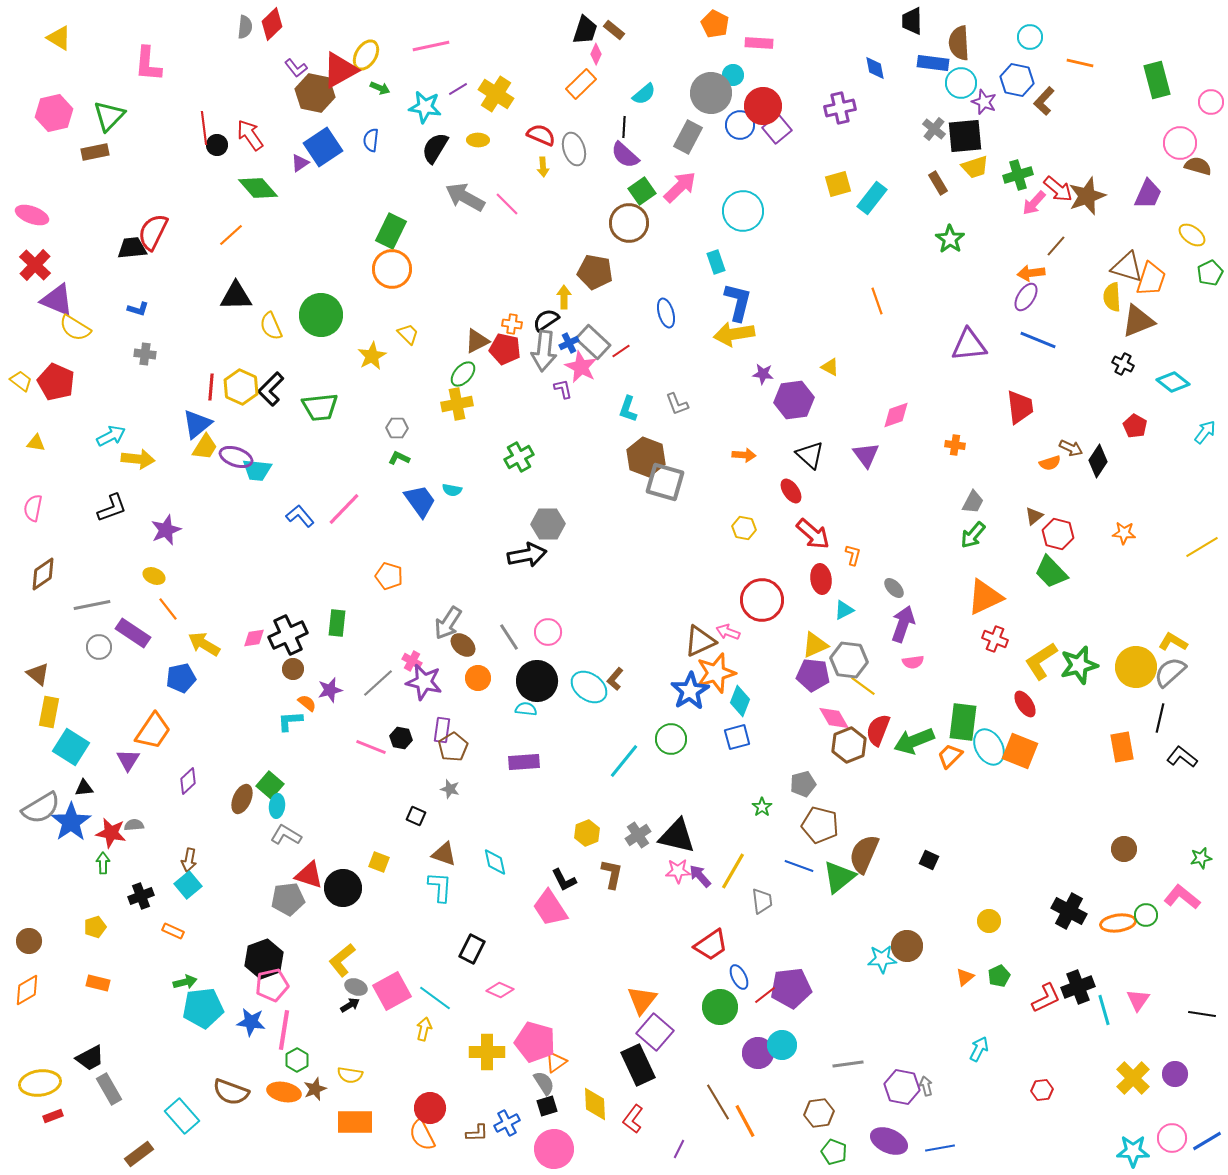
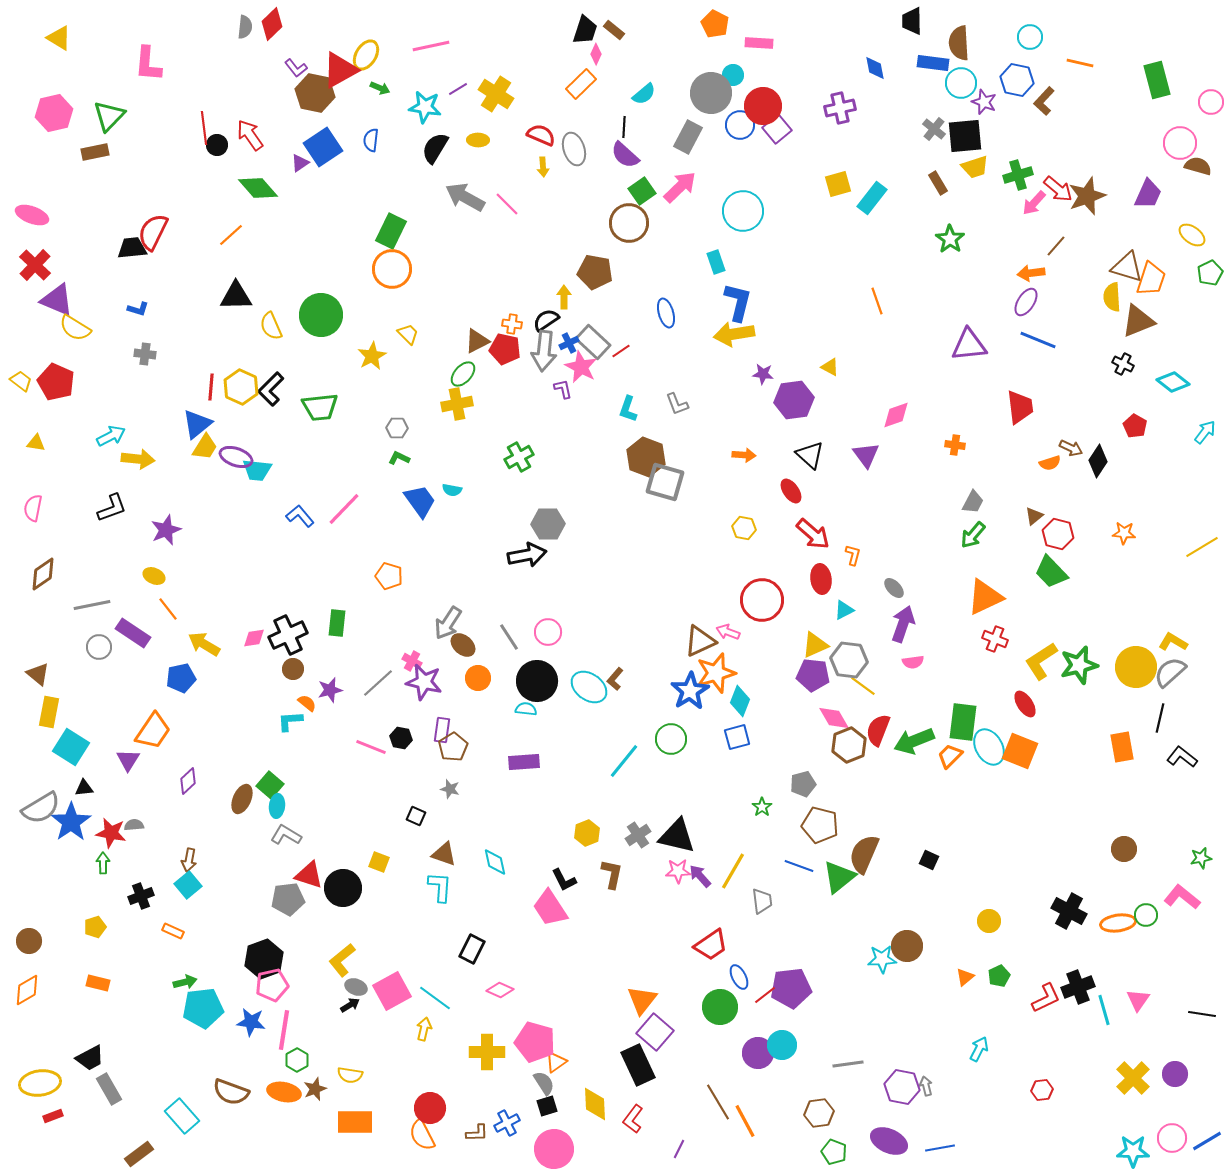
purple ellipse at (1026, 297): moved 5 px down
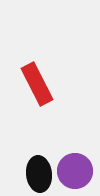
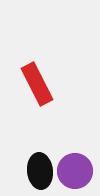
black ellipse: moved 1 px right, 3 px up
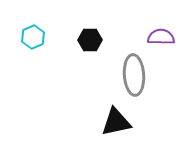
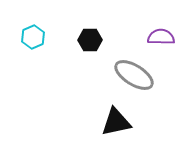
gray ellipse: rotated 54 degrees counterclockwise
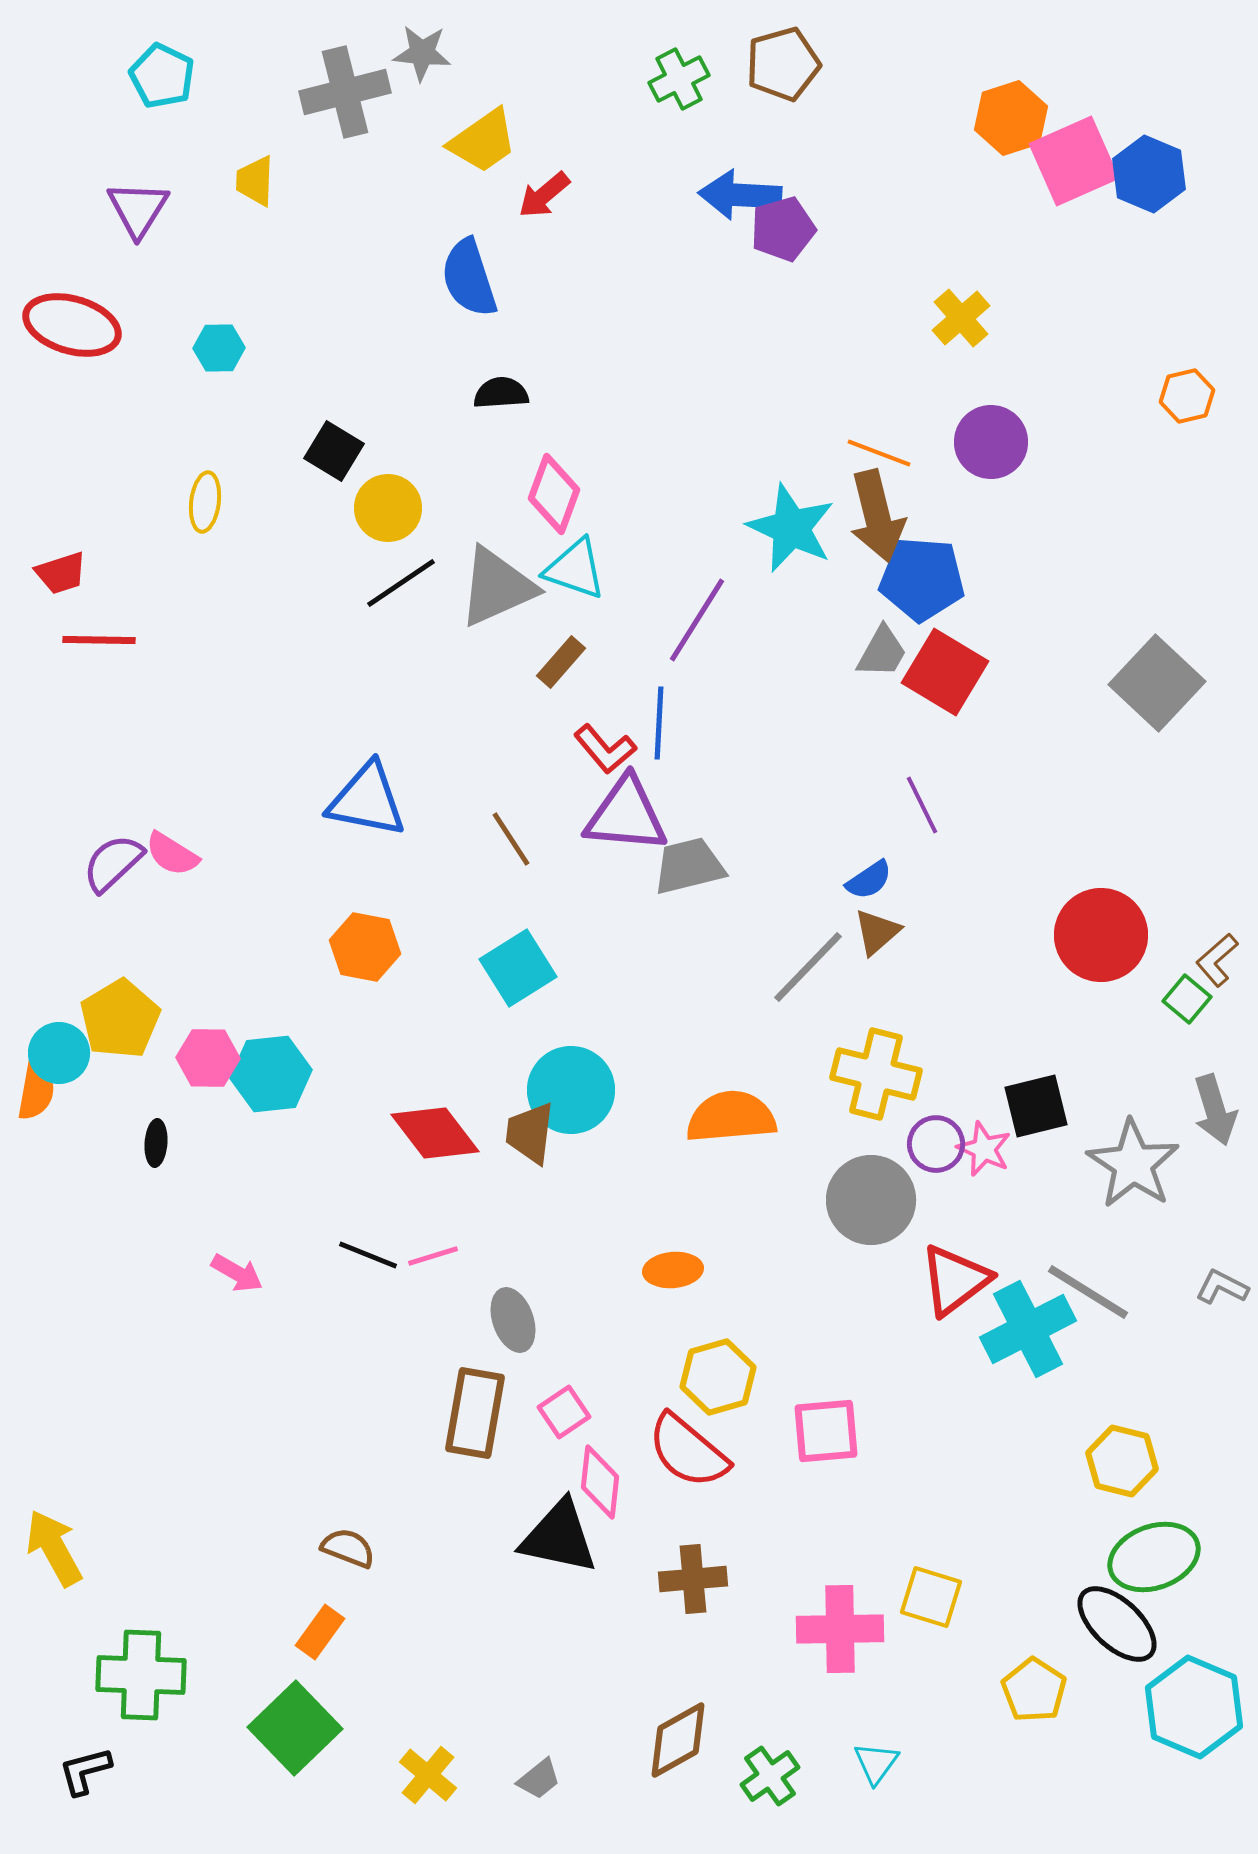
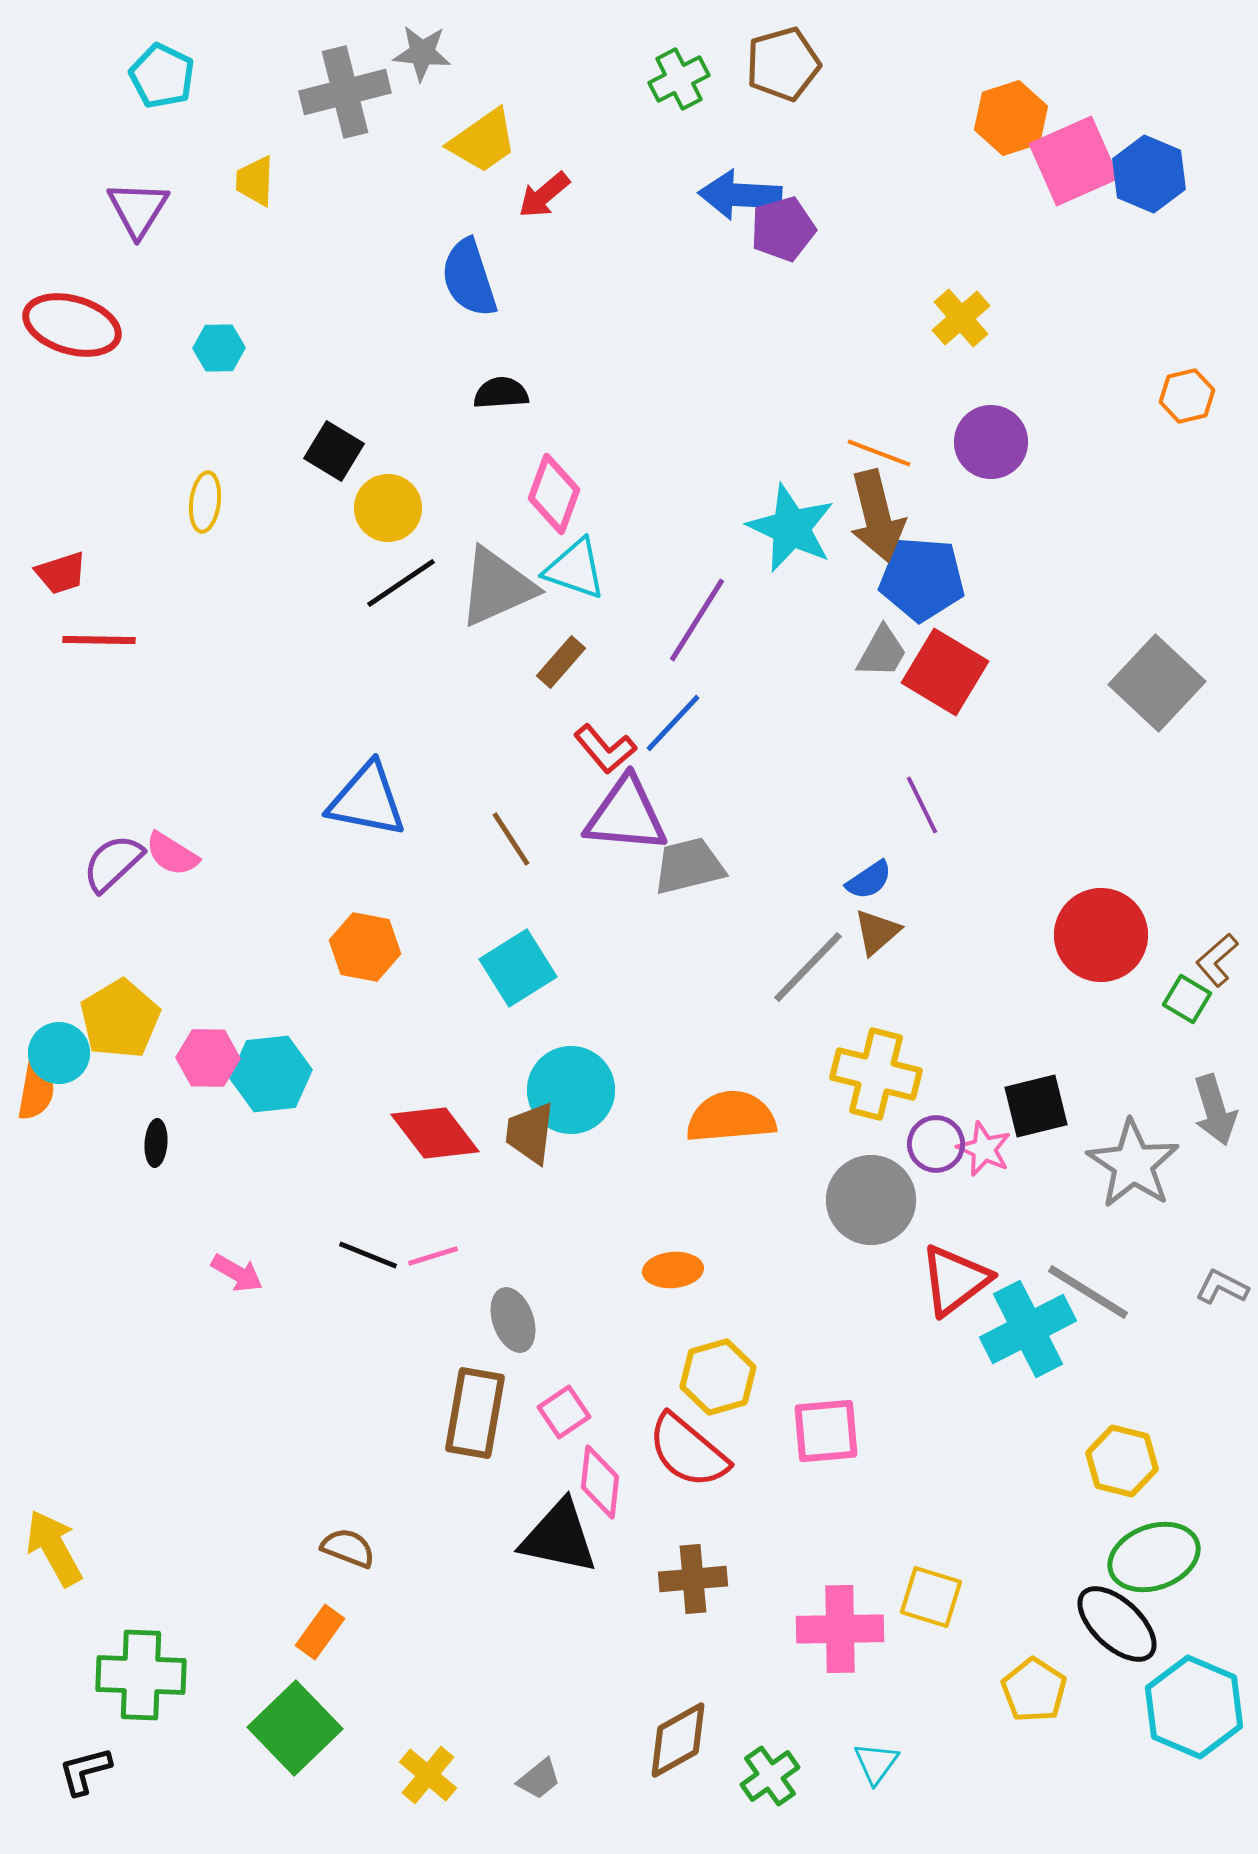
blue line at (659, 723): moved 14 px right; rotated 40 degrees clockwise
green square at (1187, 999): rotated 9 degrees counterclockwise
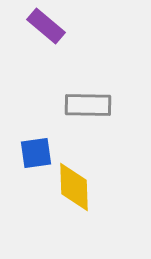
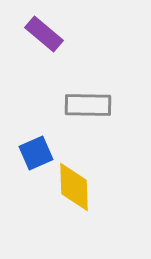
purple rectangle: moved 2 px left, 8 px down
blue square: rotated 16 degrees counterclockwise
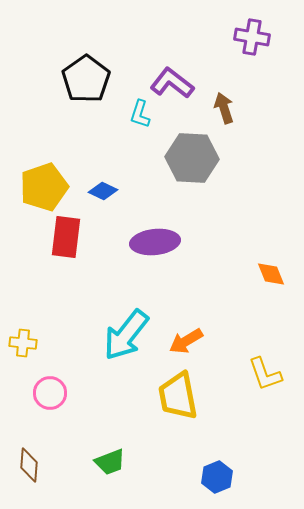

Description of the task →
Every line in the data that holds "ellipse" should be copied out.

The answer →
purple ellipse at (1026, 297): moved 5 px down
black ellipse: moved 1 px right, 3 px up
gray ellipse: rotated 54 degrees counterclockwise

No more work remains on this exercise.